Coordinate-based object records:
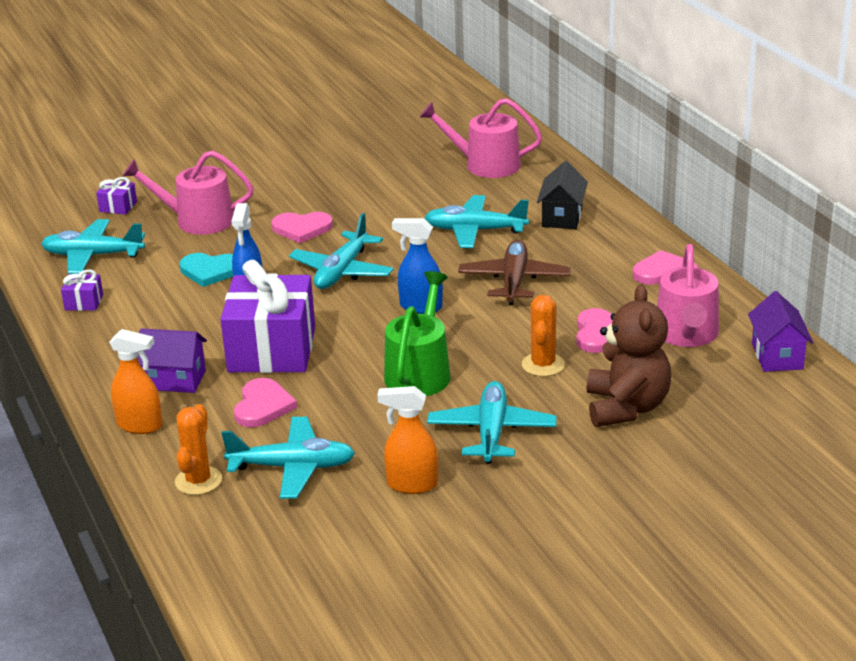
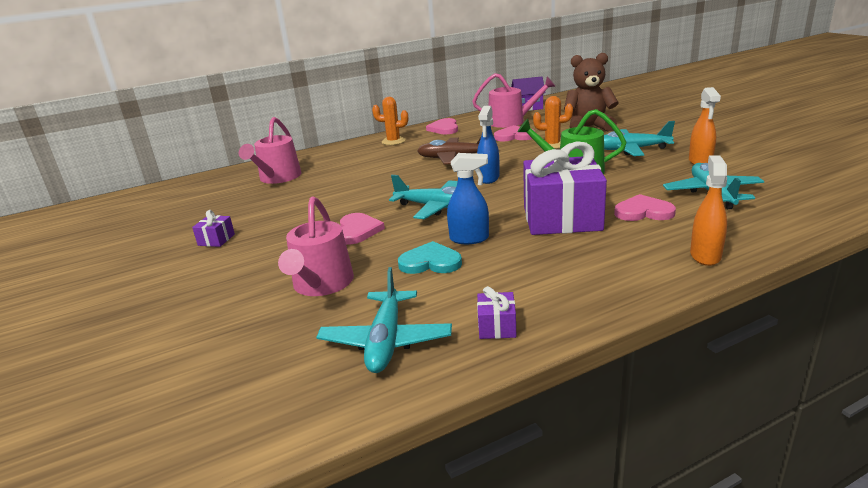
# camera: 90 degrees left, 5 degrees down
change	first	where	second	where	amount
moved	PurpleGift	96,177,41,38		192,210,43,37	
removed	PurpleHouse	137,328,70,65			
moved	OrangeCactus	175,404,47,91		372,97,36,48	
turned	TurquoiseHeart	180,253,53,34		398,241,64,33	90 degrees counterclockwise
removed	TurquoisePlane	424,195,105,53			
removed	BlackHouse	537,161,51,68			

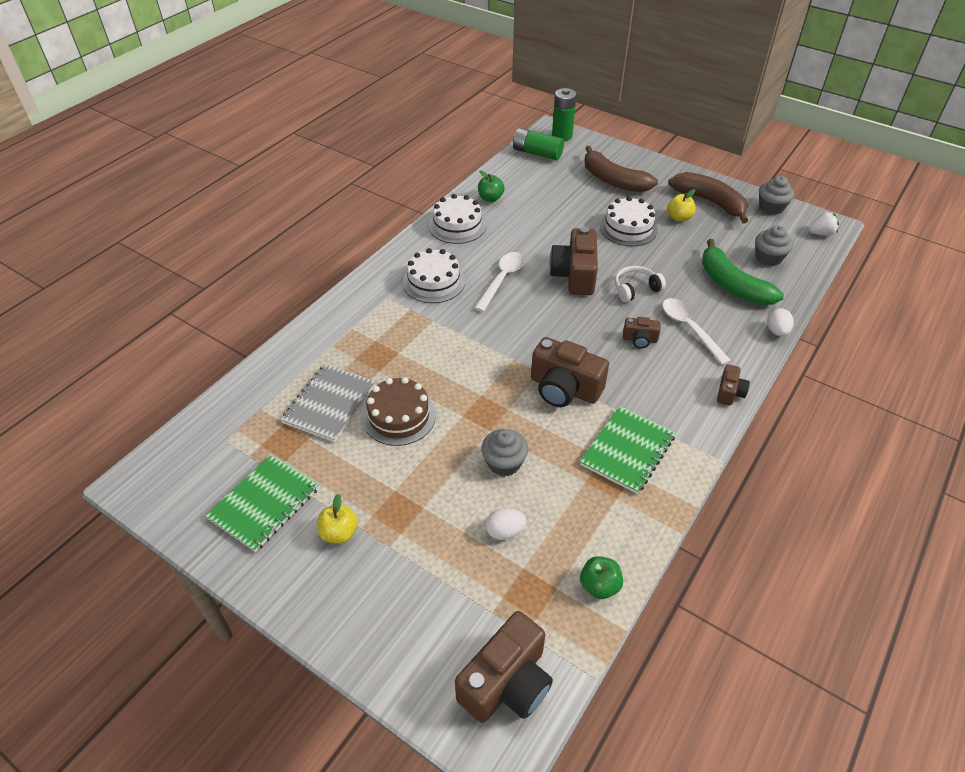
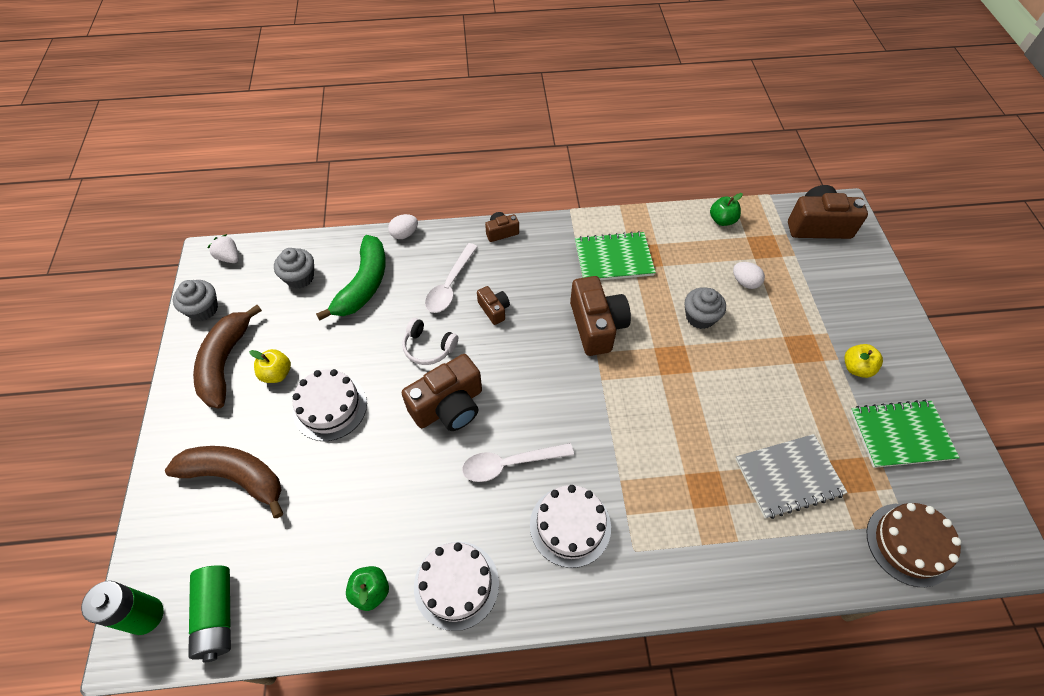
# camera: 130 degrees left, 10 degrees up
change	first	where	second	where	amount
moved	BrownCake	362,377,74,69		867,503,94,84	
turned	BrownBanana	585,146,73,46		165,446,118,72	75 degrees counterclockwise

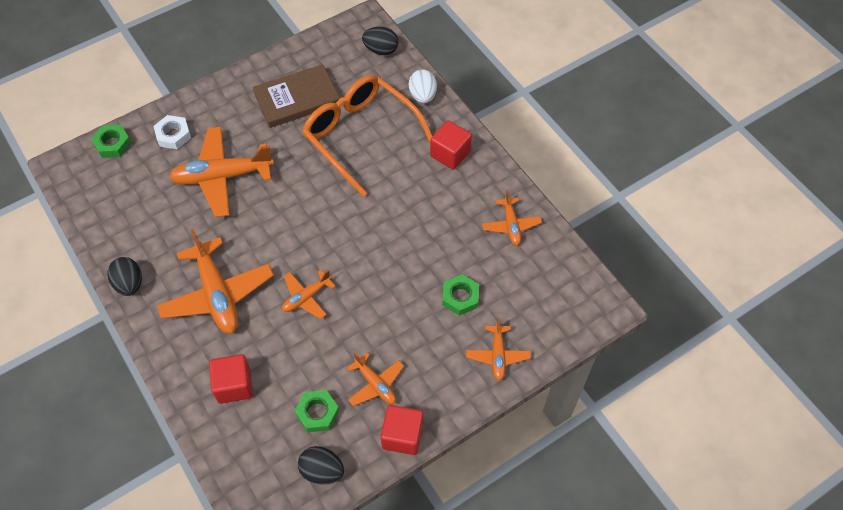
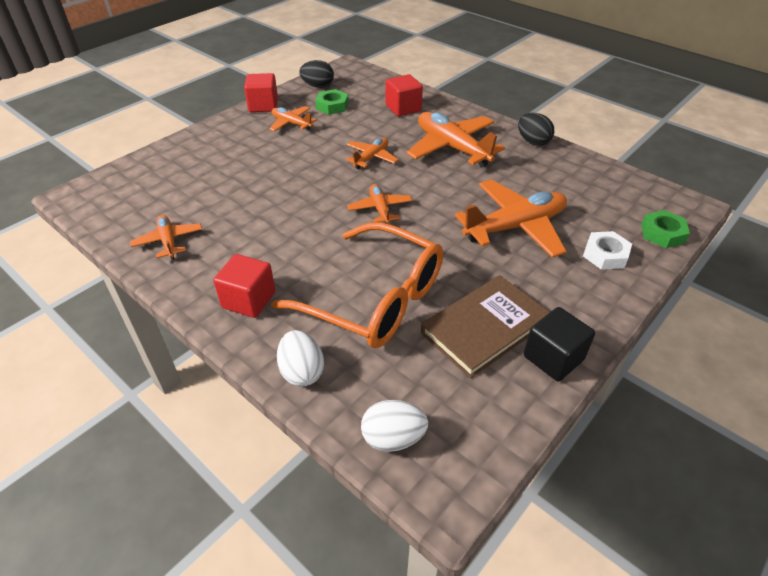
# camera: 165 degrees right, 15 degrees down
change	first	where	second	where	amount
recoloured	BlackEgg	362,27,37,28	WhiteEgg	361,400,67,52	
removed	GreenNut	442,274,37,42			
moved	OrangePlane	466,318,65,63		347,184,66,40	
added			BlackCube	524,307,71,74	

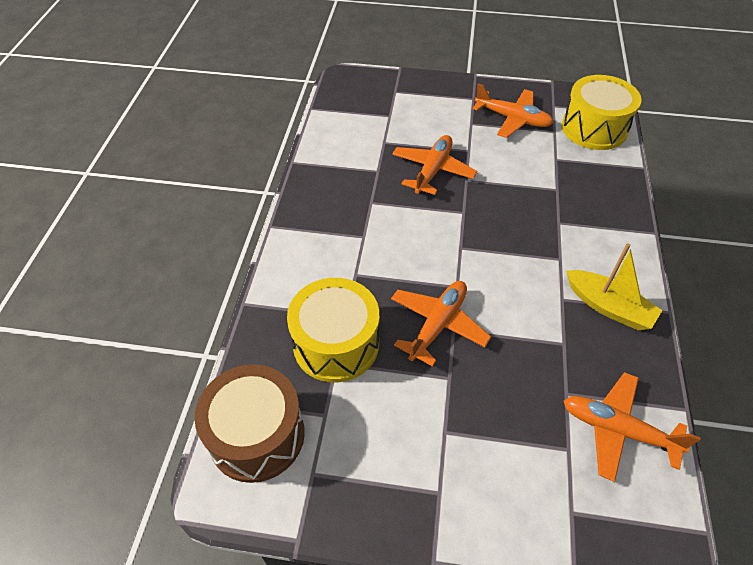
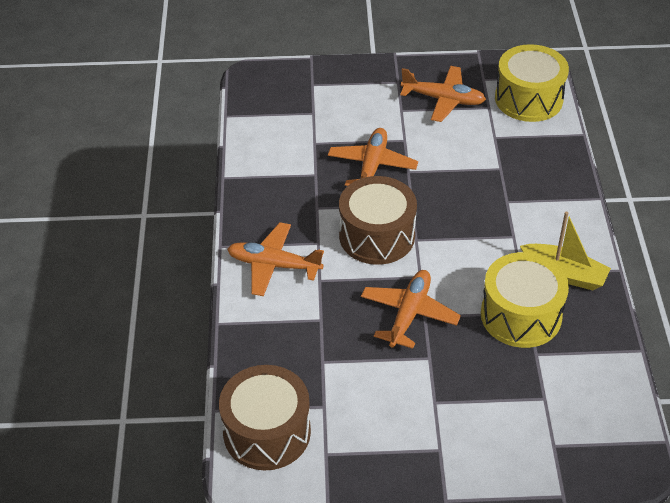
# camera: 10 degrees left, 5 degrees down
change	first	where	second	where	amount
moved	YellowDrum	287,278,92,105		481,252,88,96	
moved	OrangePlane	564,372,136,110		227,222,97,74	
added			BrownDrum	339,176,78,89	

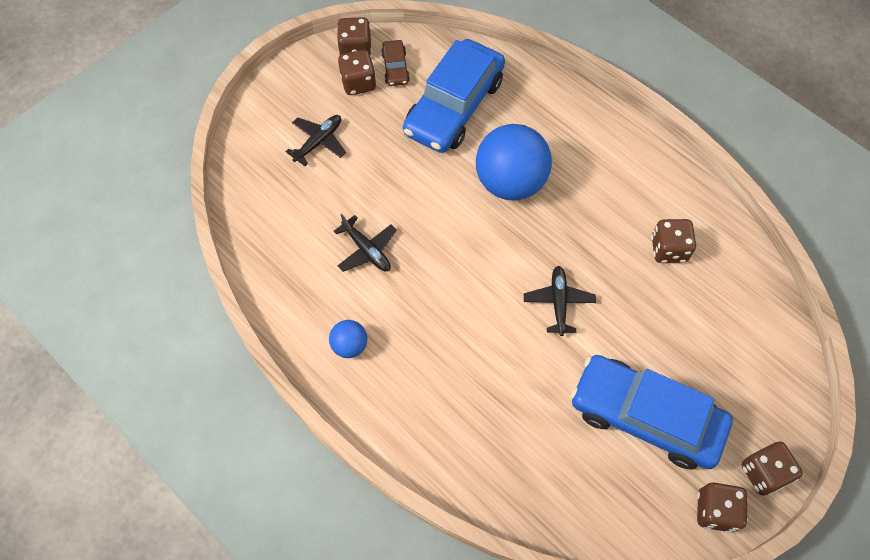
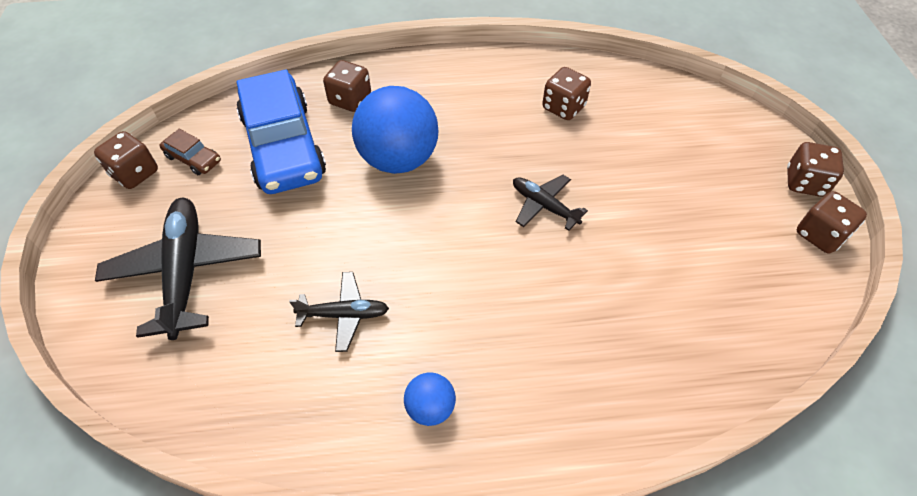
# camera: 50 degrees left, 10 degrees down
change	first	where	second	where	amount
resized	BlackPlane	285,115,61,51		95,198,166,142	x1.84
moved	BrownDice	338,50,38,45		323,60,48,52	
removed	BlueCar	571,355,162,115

## REQUIREMENT
A faithful copy of every record is needed here. Leave the images out of it.

## WRITTEN ANSWER
# camera: 90 degrees left, 5 degrees down
change	first	where	second	where	amount
moved	PurpleGift	96,177,41,38		192,210,43,37	
removed	PurpleHouse	137,328,70,65			
moved	OrangeCactus	175,404,47,91		372,97,36,48	
turned	TurquoiseHeart	180,253,53,34		398,241,64,33	90 degrees counterclockwise
removed	TurquoisePlane	424,195,105,53			
removed	BlackHouse	537,161,51,68			

# camera: 130 degrees left, 10 degrees up
change	first	where	second	where	amount
moved	BrownCake	362,377,74,69		867,503,94,84	
turned	BrownBanana	585,146,73,46		165,446,118,72	75 degrees counterclockwise

# camera: 165 degrees right, 15 degrees down
change	first	where	second	where	amount
recoloured	BlackEgg	362,27,37,28	WhiteEgg	361,400,67,52	
removed	GreenNut	442,274,37,42			
moved	OrangePlane	466,318,65,63		347,184,66,40	
added			BlackCube	524,307,71,74	

# camera: 10 degrees left, 5 degrees down
change	first	where	second	where	amount
moved	YellowDrum	287,278,92,105		481,252,88,96	
moved	OrangePlane	564,372,136,110		227,222,97,74	
added			BrownDrum	339,176,78,89	

# camera: 50 degrees left, 10 degrees down
change	first	where	second	where	amount
resized	BlackPlane	285,115,61,51		95,198,166,142	x1.84
moved	BrownDice	338,50,38,45		323,60,48,52	
removed	BlueCar	571,355,162,115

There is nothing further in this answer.